■ **TASK DATA**:
____

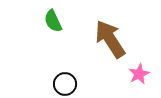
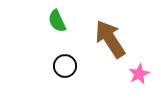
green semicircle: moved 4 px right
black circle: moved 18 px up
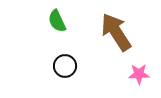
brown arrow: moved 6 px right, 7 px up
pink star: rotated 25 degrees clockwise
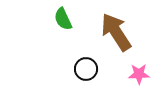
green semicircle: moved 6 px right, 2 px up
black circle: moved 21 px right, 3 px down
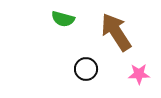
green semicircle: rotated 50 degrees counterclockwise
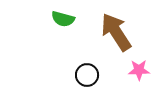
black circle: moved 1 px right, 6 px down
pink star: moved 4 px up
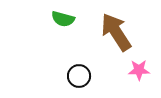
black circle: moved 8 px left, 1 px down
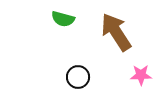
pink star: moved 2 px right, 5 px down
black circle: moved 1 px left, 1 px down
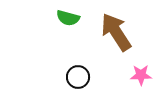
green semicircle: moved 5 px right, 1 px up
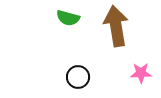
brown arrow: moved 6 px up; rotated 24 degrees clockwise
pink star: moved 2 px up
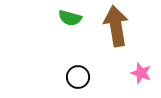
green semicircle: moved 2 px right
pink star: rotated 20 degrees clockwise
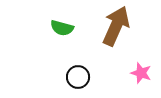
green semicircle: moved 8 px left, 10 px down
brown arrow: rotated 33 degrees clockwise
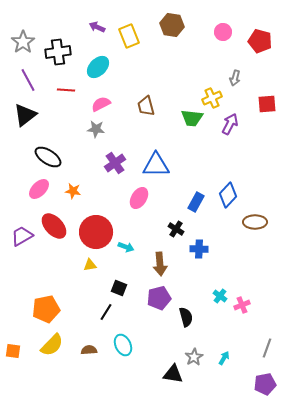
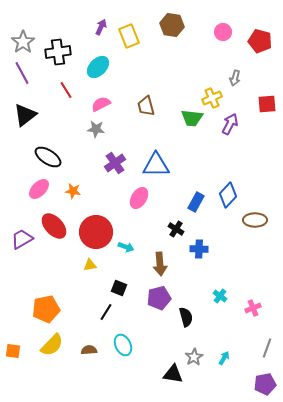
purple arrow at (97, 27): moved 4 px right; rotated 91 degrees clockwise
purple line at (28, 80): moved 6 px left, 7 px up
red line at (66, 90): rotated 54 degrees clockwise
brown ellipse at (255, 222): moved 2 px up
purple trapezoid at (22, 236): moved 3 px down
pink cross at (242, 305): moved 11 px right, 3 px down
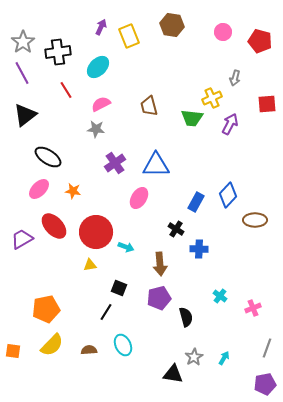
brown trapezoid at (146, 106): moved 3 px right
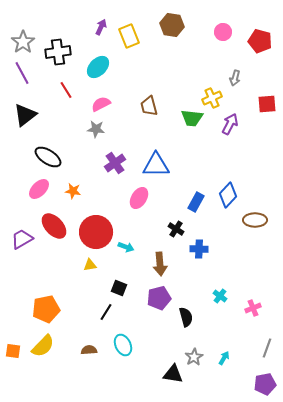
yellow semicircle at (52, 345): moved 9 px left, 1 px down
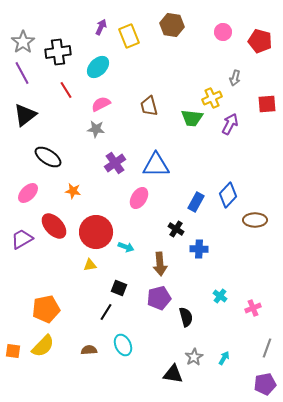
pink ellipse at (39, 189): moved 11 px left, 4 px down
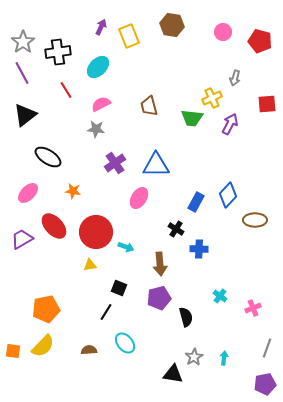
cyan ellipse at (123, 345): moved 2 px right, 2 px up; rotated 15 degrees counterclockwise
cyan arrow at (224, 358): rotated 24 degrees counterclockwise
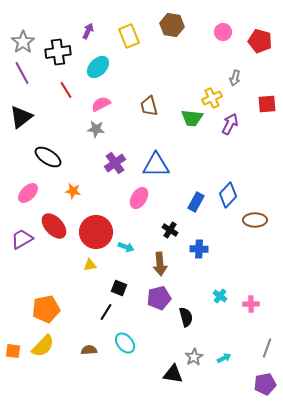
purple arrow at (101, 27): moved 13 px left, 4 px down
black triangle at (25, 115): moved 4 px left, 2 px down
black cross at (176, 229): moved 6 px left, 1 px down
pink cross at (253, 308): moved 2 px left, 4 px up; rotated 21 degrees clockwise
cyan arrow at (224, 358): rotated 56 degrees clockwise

____

■ **WHAT YOU HAVE TO DO**:
Copy every text line of the material above word for word, leaving out the pictures.

■ **SOLUTION TO THE PROBLEM**:
green semicircle: moved 4 px right
black circle: moved 18 px up
brown arrow: moved 6 px right, 7 px up
pink star: rotated 25 degrees clockwise
green semicircle: moved 6 px right, 2 px up
black circle: moved 21 px right, 3 px down
green semicircle: rotated 50 degrees counterclockwise
black circle: moved 1 px right, 6 px down
pink star: moved 4 px up
black circle: moved 8 px left, 1 px down
pink star: moved 2 px right, 5 px down
black circle: moved 1 px left, 1 px down
green semicircle: moved 5 px right, 1 px up
brown arrow: moved 6 px up; rotated 24 degrees clockwise
pink star: moved 2 px up
green semicircle: moved 2 px right
pink star: rotated 20 degrees clockwise
green semicircle: moved 8 px left, 10 px down
brown arrow: rotated 33 degrees clockwise
purple arrow at (97, 27): moved 4 px right; rotated 91 degrees clockwise
purple line at (28, 80): moved 6 px left, 7 px up
red line at (66, 90): rotated 54 degrees clockwise
brown ellipse at (255, 222): moved 2 px up
purple trapezoid at (22, 236): moved 3 px down
pink cross at (242, 305): moved 11 px right, 3 px down
brown trapezoid at (146, 106): moved 3 px right
yellow semicircle at (52, 345): moved 9 px left, 1 px down
pink ellipse at (39, 189): moved 11 px left, 4 px down
cyan ellipse at (123, 345): moved 2 px right, 2 px up; rotated 15 degrees counterclockwise
cyan arrow at (224, 358): rotated 24 degrees counterclockwise
purple arrow at (101, 27): moved 13 px left, 4 px down
black triangle at (25, 115): moved 4 px left, 2 px down
black cross at (176, 229): moved 6 px left, 1 px down
pink cross at (253, 308): moved 2 px left, 4 px up; rotated 21 degrees clockwise
cyan arrow at (224, 358): rotated 56 degrees clockwise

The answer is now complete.